Will you write out all of the data below line for line, changing nothing?

━━━ RECORDS SHOWN

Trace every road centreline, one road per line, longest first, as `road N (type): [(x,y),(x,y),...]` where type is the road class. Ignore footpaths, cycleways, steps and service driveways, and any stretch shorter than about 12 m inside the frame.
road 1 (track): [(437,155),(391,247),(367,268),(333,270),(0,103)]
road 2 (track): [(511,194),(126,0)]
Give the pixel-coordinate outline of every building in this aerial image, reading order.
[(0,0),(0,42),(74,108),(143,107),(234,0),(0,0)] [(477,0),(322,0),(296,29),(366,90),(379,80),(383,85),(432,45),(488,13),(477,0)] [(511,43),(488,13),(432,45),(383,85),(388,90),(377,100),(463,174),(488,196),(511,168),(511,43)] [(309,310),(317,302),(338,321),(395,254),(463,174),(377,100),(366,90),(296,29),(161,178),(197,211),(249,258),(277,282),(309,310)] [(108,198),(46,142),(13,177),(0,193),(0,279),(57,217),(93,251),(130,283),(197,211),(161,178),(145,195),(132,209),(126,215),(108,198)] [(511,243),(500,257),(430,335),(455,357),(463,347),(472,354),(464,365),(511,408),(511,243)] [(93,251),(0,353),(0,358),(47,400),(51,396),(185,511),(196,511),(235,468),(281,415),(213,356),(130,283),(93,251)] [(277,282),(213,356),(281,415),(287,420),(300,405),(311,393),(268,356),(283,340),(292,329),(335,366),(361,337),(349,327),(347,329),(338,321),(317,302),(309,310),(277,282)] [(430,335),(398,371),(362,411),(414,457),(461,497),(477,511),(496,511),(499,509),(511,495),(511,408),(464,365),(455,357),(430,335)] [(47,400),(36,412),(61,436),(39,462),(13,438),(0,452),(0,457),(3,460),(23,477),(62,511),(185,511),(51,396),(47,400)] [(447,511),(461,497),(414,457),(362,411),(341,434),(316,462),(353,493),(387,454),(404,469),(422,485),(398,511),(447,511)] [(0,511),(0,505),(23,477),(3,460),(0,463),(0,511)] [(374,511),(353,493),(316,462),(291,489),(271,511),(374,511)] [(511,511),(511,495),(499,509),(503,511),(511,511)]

━━━━━━

> **TASK RESULT**
Trace every road centreline, one road per line, longest first, as `road N (type): [(x,y),(x,y),...]` where type is the road class. Ignore footpaths, cycleways, steps and service driveways, and any stretch shorter than about 12 m inside the frame.
road 1 (track): [(437,155),(391,247),(367,268),(333,270),(0,103)]
road 2 (track): [(511,194),(126,0)]
Give the pixel-coordinate outline of every building in this aerial image, reading order.
[(0,0),(0,42),(74,108),(143,107),(234,0),(0,0)] [(477,0),(322,0),(296,29),(366,90),(379,80),(383,85),(432,45),(488,13),(477,0)] [(511,43),(488,13),(432,45),(383,85),(388,90),(377,100),(463,174),(488,196),(511,168),(511,43)] [(309,310),(317,302),(338,321),(395,254),(463,174),(377,100),(366,90),(296,29),(161,178),(197,211),(249,258),(277,282),(309,310)] [(108,198),(46,142),(13,177),(0,193),(0,279),(57,217),(93,251),(130,283),(197,211),(161,178),(145,195),(132,209),(126,215),(108,198)] [(511,243),(500,257),(430,335),(455,357),(463,347),(472,354),(464,365),(511,408),(511,243)] [(93,251),(0,353),(0,358),(47,400),(51,396),(185,511),(196,511),(235,468),(281,415),(213,356),(130,283),(93,251)] [(277,282),(213,356),(281,415),(287,420),(300,405),(311,393),(268,356),(283,340),(292,329),(335,366),(361,337),(349,327),(347,329),(338,321),(317,302),(309,310),(277,282)] [(430,335),(398,371),(362,411),(414,457),(461,497),(477,511),(496,511),(499,509),(511,495),(511,408),(464,365),(455,357),(430,335)] [(47,400),(36,412),(61,436),(39,462),(13,438),(0,452),(0,457),(3,460),(23,477),(62,511),(185,511),(51,396),(47,400)] [(447,511),(461,497),(414,457),(362,411),(341,434),(316,462),(353,493),(387,454),(404,469),(422,485),(398,511),(447,511)] [(0,511),(0,505),(23,477),(3,460),(0,463),(0,511)] [(374,511),(353,493),(316,462),(291,489),(271,511),(374,511)] [(511,511),(511,495),(499,509),(503,511),(511,511)]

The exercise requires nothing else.